*** Opening Recorded information ***

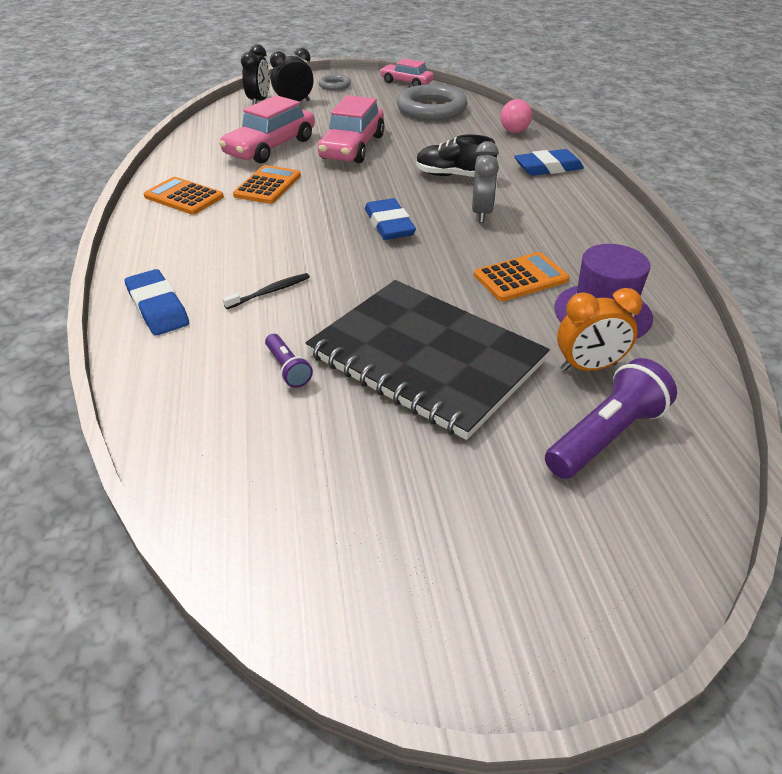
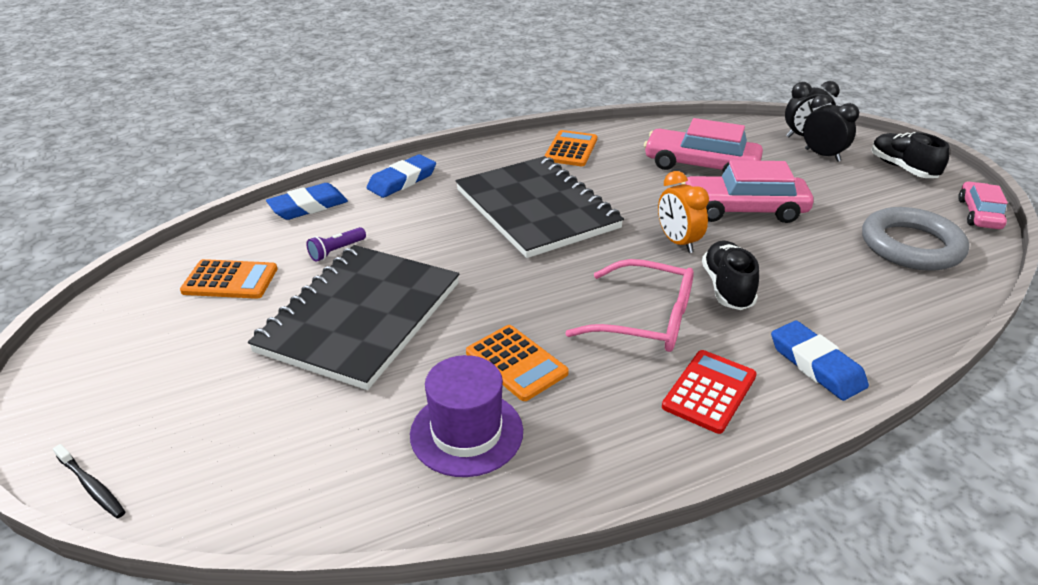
camera: 75 degrees right, 5 degrees down
(267, 185) = (619, 181): orange calculator -> orange calculator (230, 280)
(270, 292) = (438, 221): black toothbrush -> black toothbrush (92, 486)
(286, 233) = (536, 209): none -> black notebook
(334, 85) = (902, 168): grey ring -> black shoe
(389, 224) = (583, 261): blue eraser -> blue eraser (308, 206)
(481, 213) = (646, 320): grey clock -> pink glasses
(514, 131) = (911, 323): pink ball -> none
(568, 207) = (709, 391): none -> red calculator
(588, 367) = (364, 424): orange clock -> orange clock (678, 242)
(605, 436) = (260, 440): purple flashlight -> none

*** Closing Recorded information ***

» Task:
The answer should consist only of the lines from the line containing "(568, 207) = (709, 391): none" through the final line of the listing above, reproduced exactly.

» Answer to the problem:
(568, 207) = (709, 391): none -> red calculator
(588, 367) = (364, 424): orange clock -> orange clock (678, 242)
(605, 436) = (260, 440): purple flashlight -> none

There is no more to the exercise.